(Difference listings)

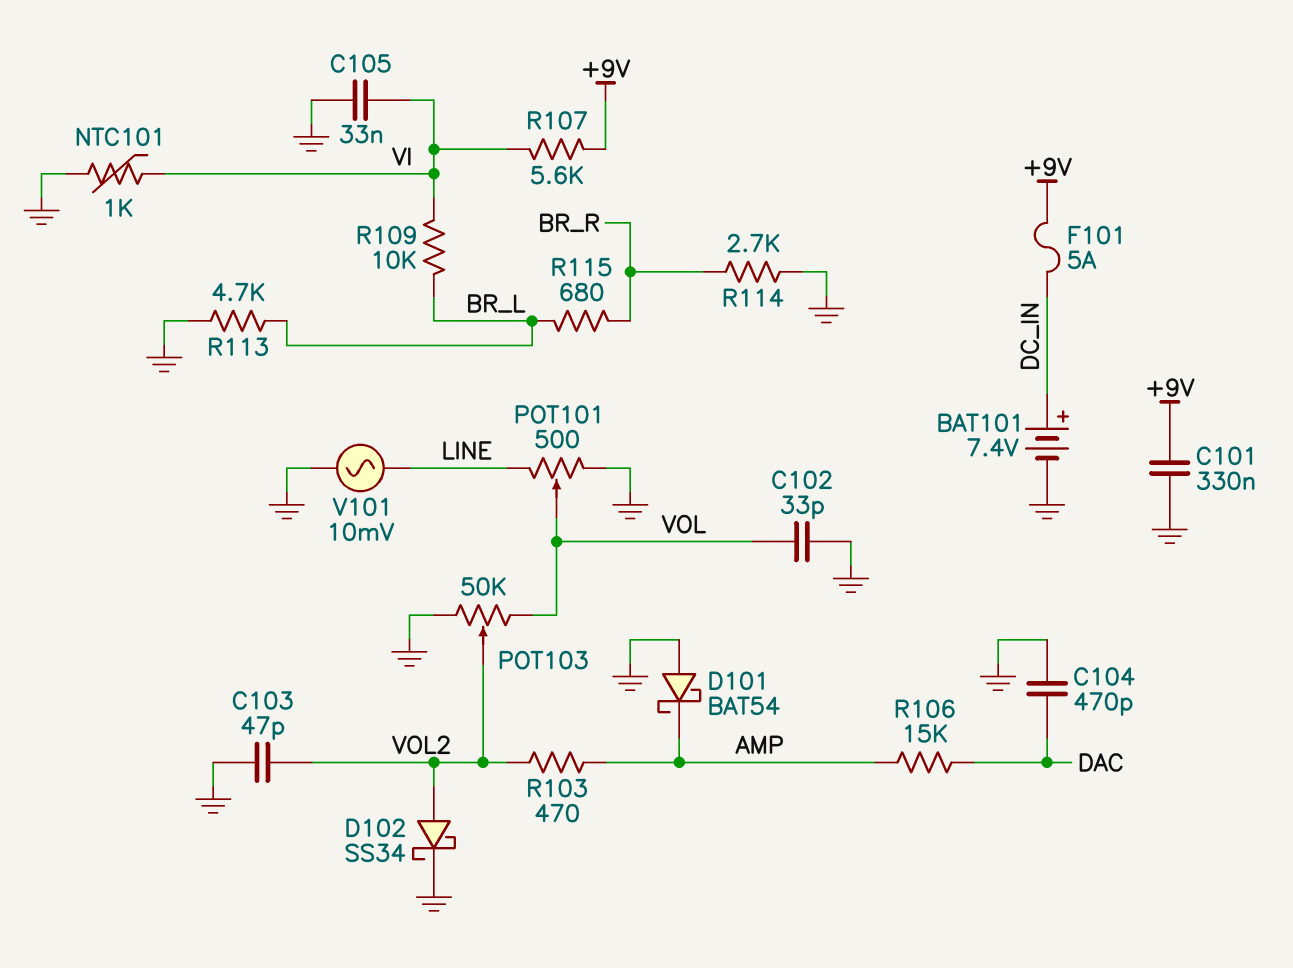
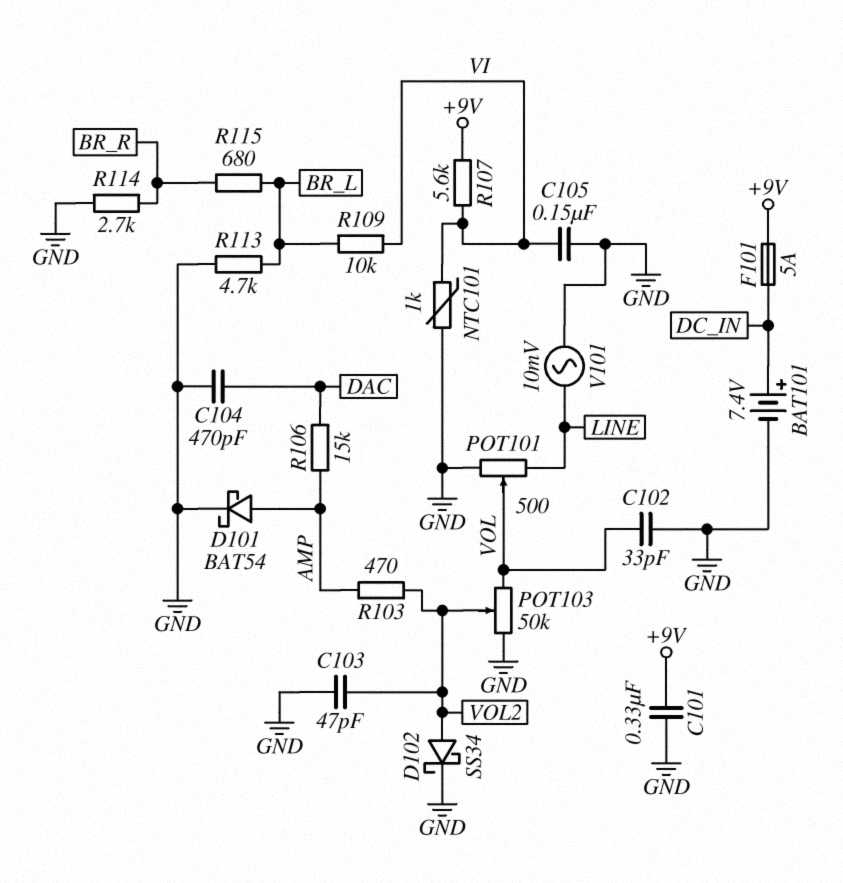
C105: 33nF (GND, VI) -> 150nF (GND, VI)
D101: schottky BAT54 (A GND, K AMP) -> schottky BAT54 (A AMP, K GND)

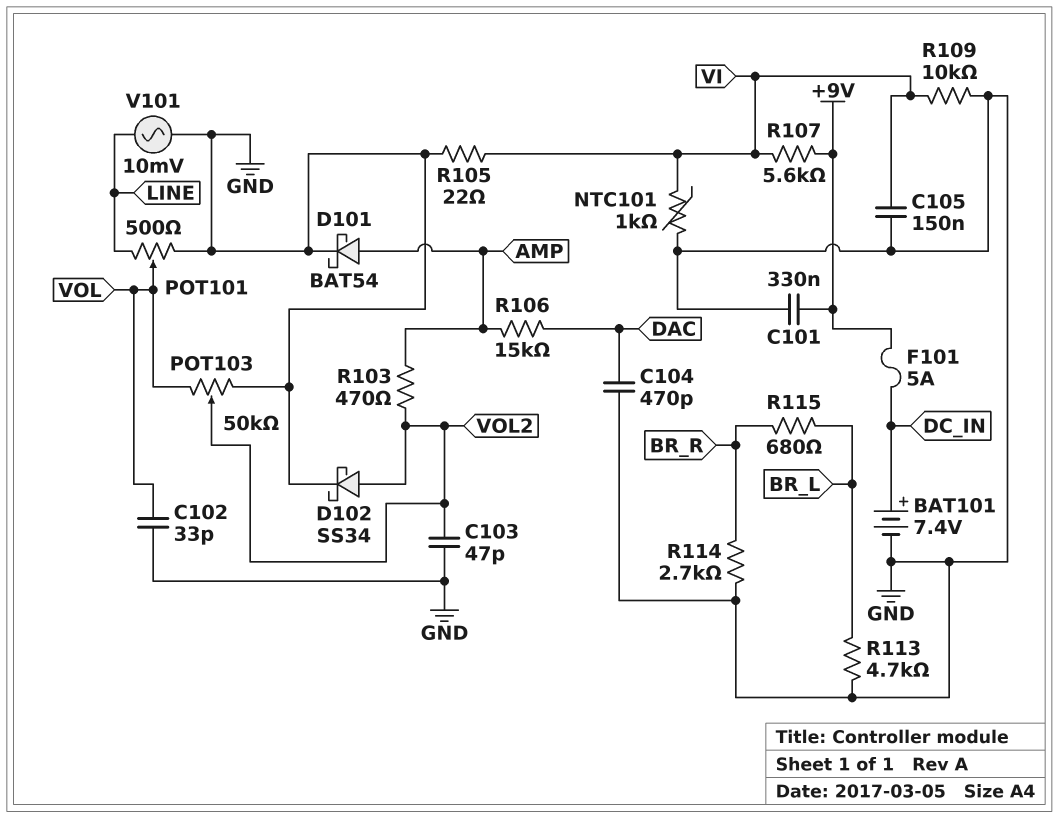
R105: none -> 22 (GND, VI)
R109: 10k (BR_L, VI) -> 10k (GND, VI)

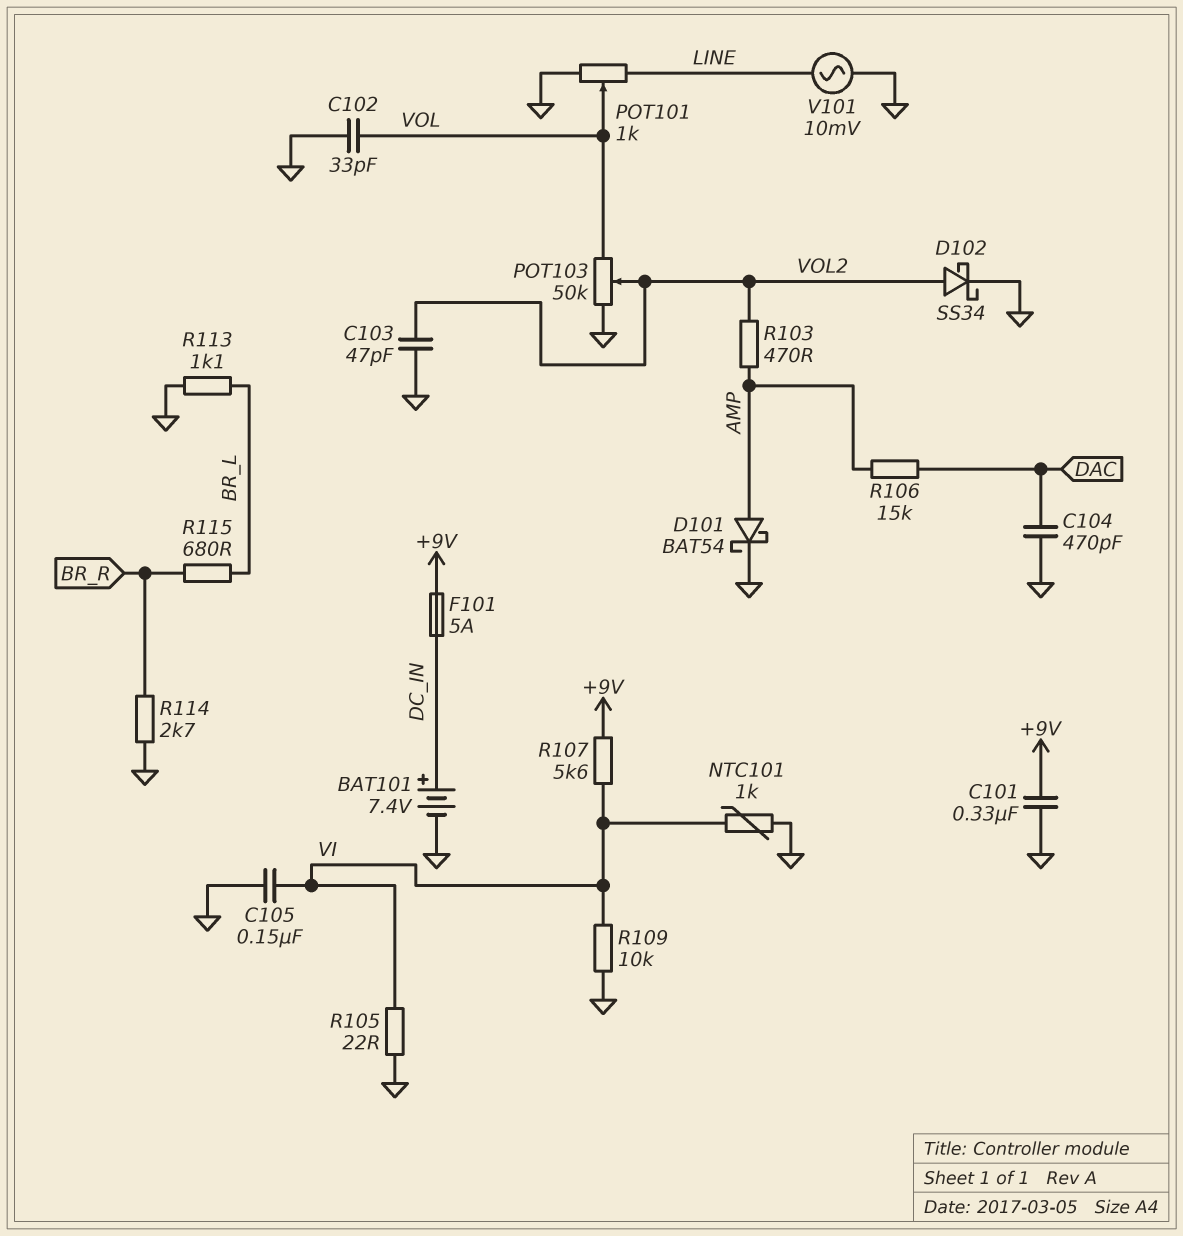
POT101: 500 (GND, LINE, wiper VOL) -> 1k (GND, LINE, wiper VOL)
R113: 4.7k (BR_L, GND) -> 1.1k (BR_L, GND)

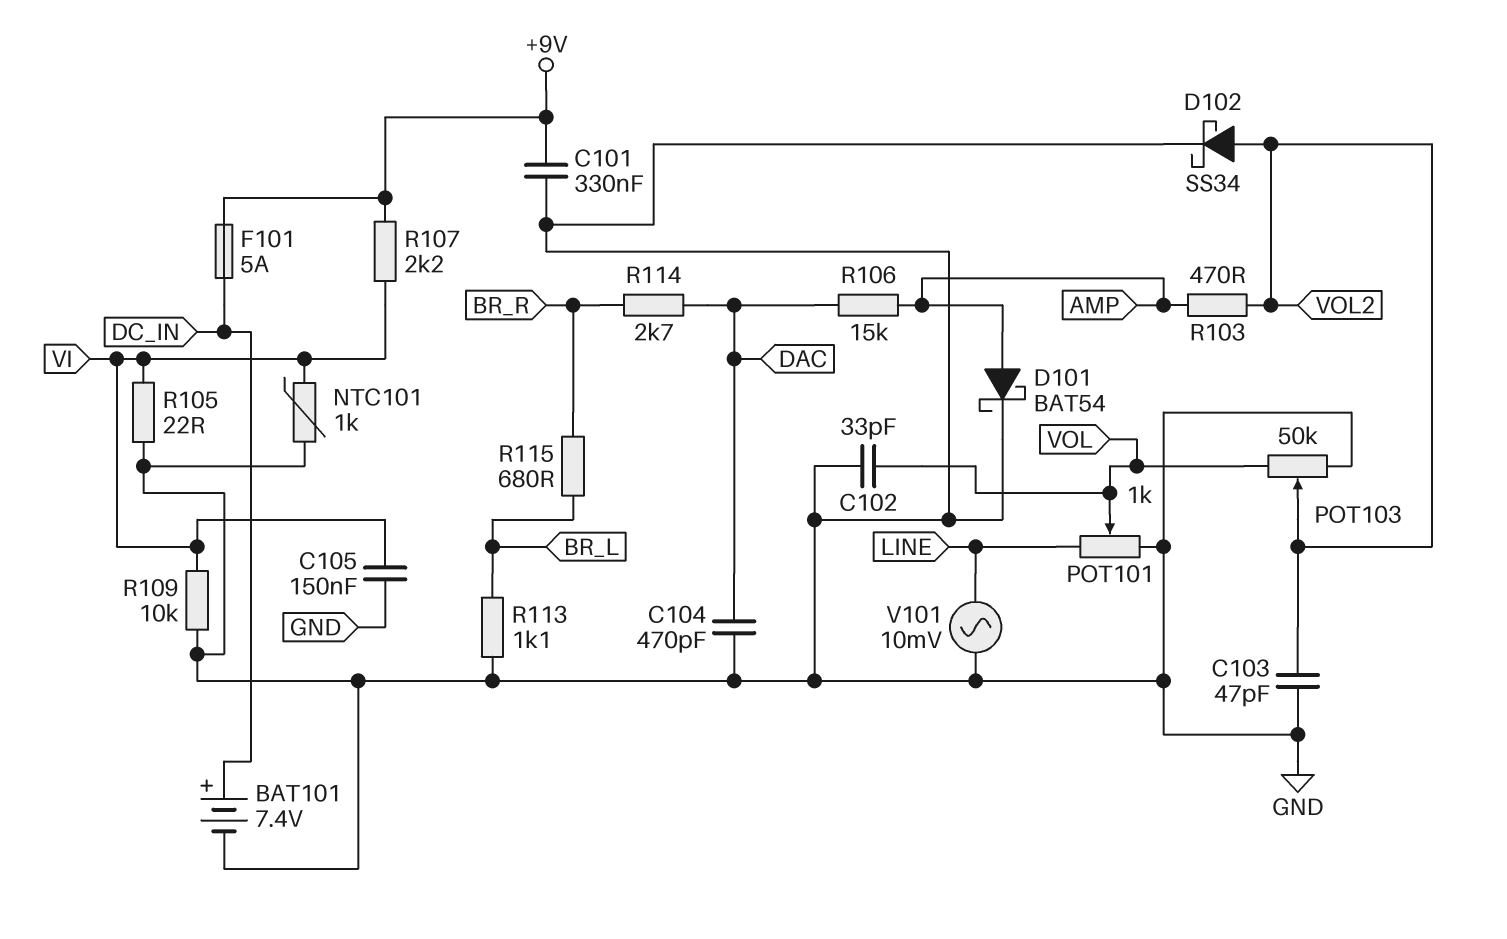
R107: 5.6k (+9V, VI) -> 2.2k (+9V, VI)
R114: 2.7k (BR_R, GND) -> 2.7k (BR_R, DAC)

Exercise brief — Pictures stay out, and every line of the records is transcribed exactly.

Expected answer —
C105: 33nF (GND, VI) -> 150nF (GND, VI)
D101: schottky BAT54 (A GND, K AMP) -> schottky BAT54 (A AMP, K GND)

R105: none -> 22 (GND, VI)
R109: 10k (BR_L, VI) -> 10k (GND, VI)

POT101: 500 (GND, LINE, wiper VOL) -> 1k (GND, LINE, wiper VOL)
R113: 4.7k (BR_L, GND) -> 1.1k (BR_L, GND)

R107: 5.6k (+9V, VI) -> 2.2k (+9V, VI)
R114: 2.7k (BR_R, GND) -> 2.7k (BR_R, DAC)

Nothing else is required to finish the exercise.